## Exercise instructions
Look through the data below for the string "brown", and copy every line where it turns up.

## Information shown
---

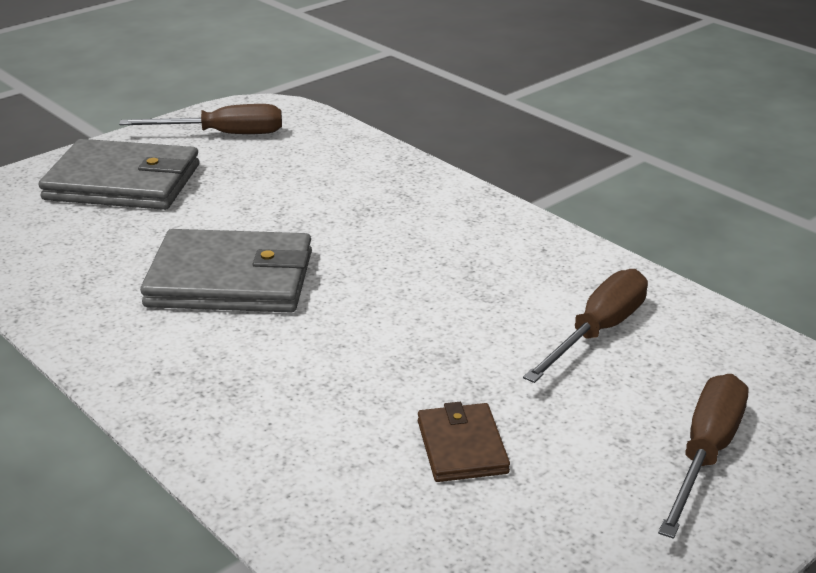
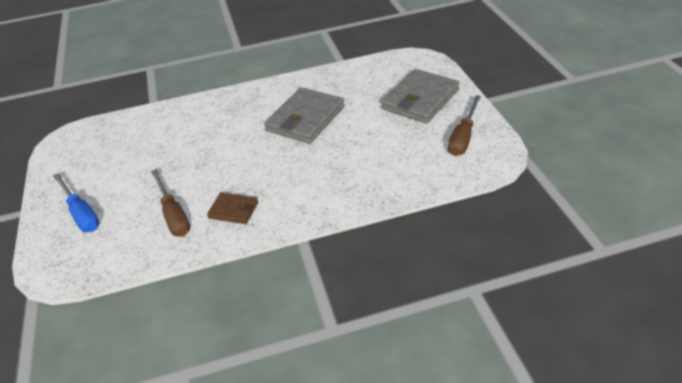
camera: 120 degrees right, 10 degrees up
(462, 447) = (150, 153): brown wallet -> brown wallet (233, 210)
(705, 454) = (81, 213): brown screwdriver -> blue screwdriver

---

## Answer space
(462, 447) = (150, 153): brown wallet -> brown wallet (233, 210)
(705, 454) = (81, 213): brown screwdriver -> blue screwdriver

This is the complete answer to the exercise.